* Collected data entries *
####
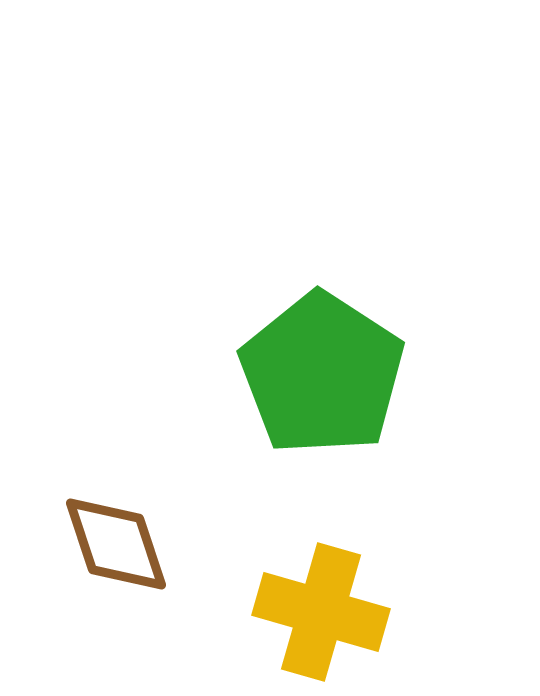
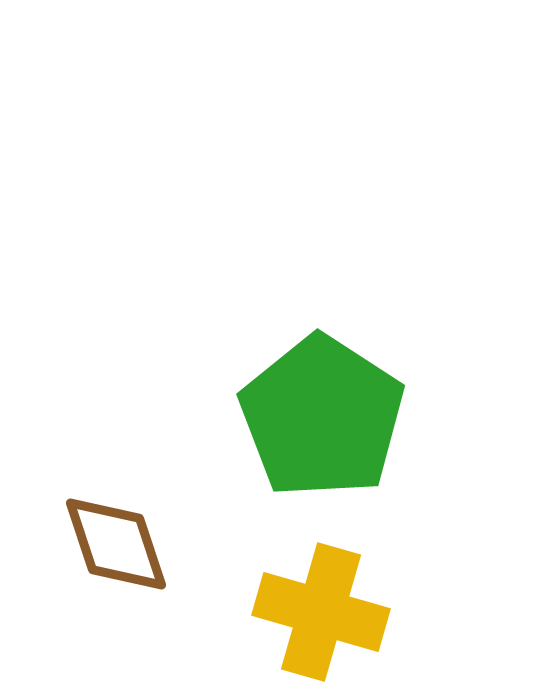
green pentagon: moved 43 px down
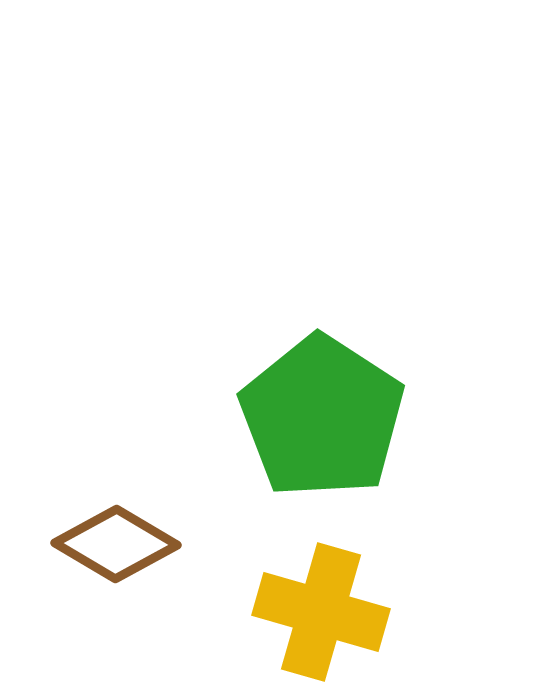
brown diamond: rotated 41 degrees counterclockwise
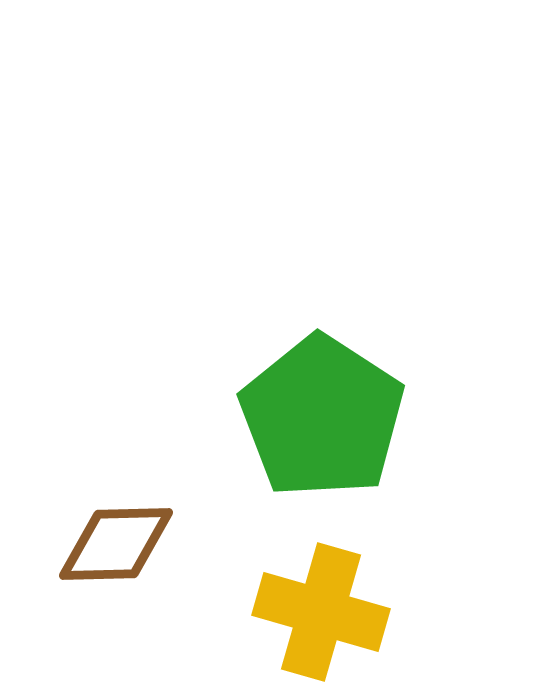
brown diamond: rotated 32 degrees counterclockwise
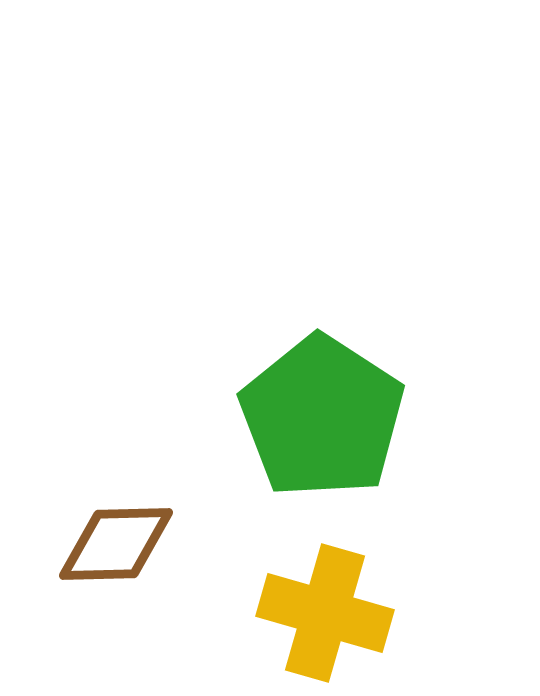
yellow cross: moved 4 px right, 1 px down
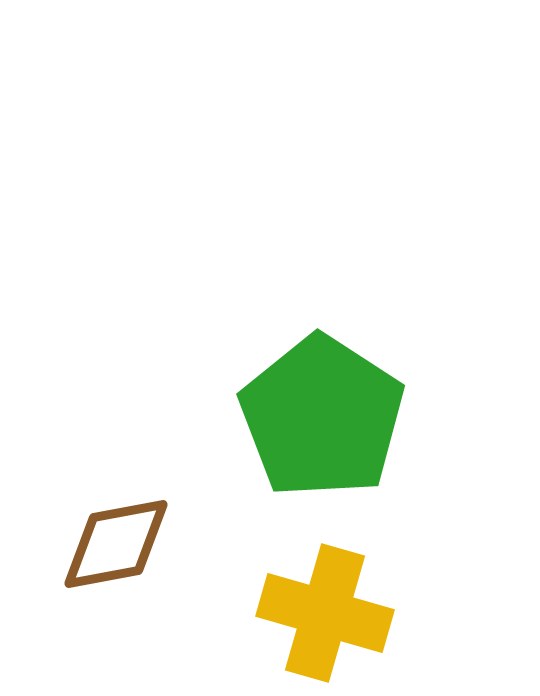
brown diamond: rotated 9 degrees counterclockwise
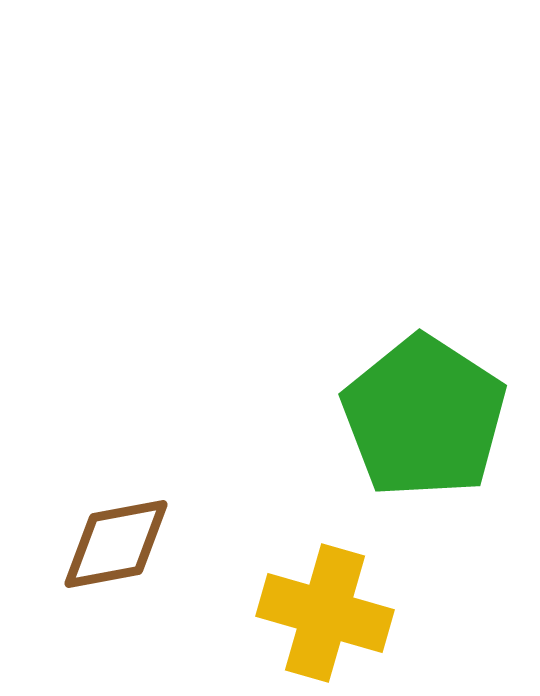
green pentagon: moved 102 px right
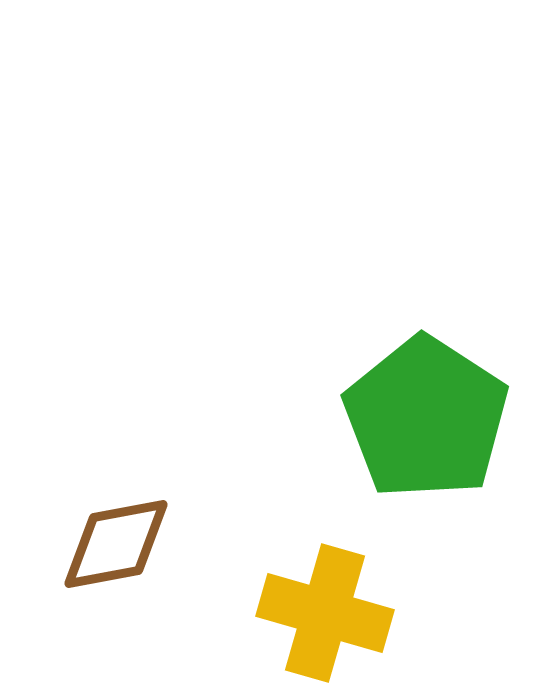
green pentagon: moved 2 px right, 1 px down
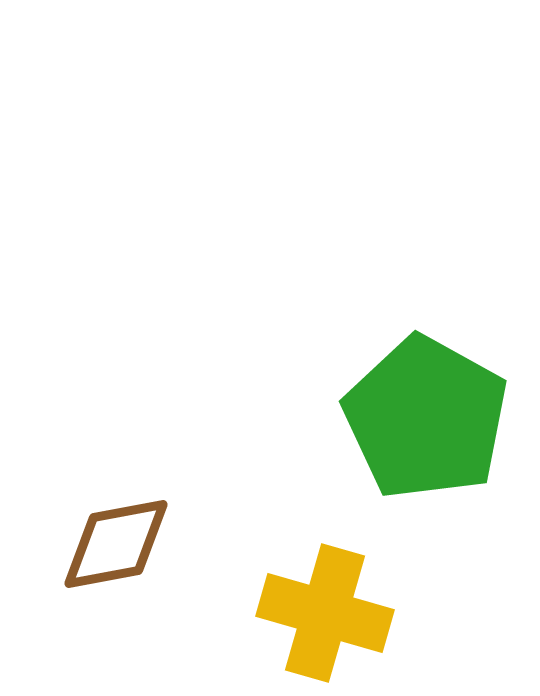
green pentagon: rotated 4 degrees counterclockwise
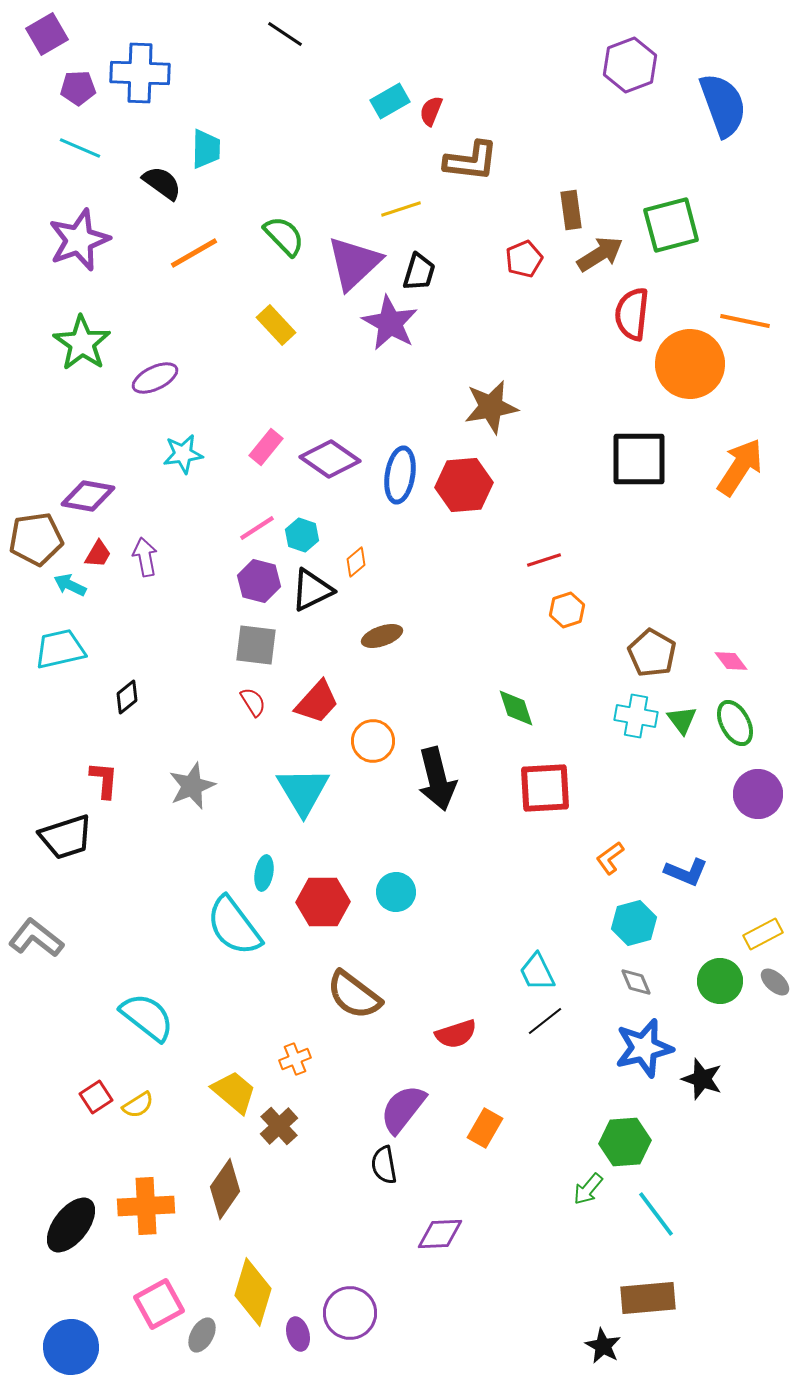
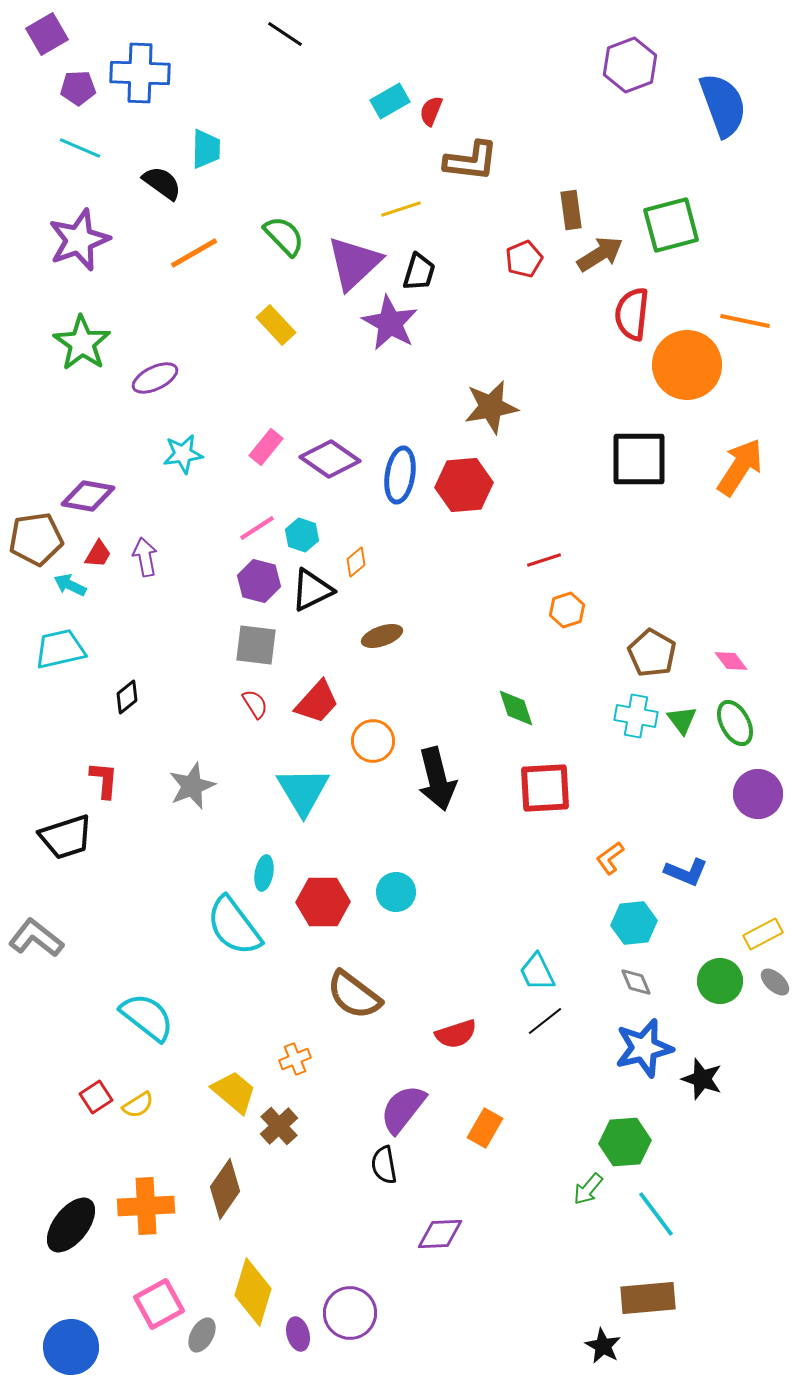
orange circle at (690, 364): moved 3 px left, 1 px down
red semicircle at (253, 702): moved 2 px right, 2 px down
cyan hexagon at (634, 923): rotated 9 degrees clockwise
####
* AIM *
Can you lay out the items as a JSON list of strings, one per line with blank lines omitted, covering only the stretch that opens with the line containing "orange circle at" and closes with the last line of the items?

* RESPONSE *
[
  "orange circle at (690, 364): moved 3 px left, 1 px down",
  "red semicircle at (253, 702): moved 2 px right, 2 px down",
  "cyan hexagon at (634, 923): rotated 9 degrees clockwise"
]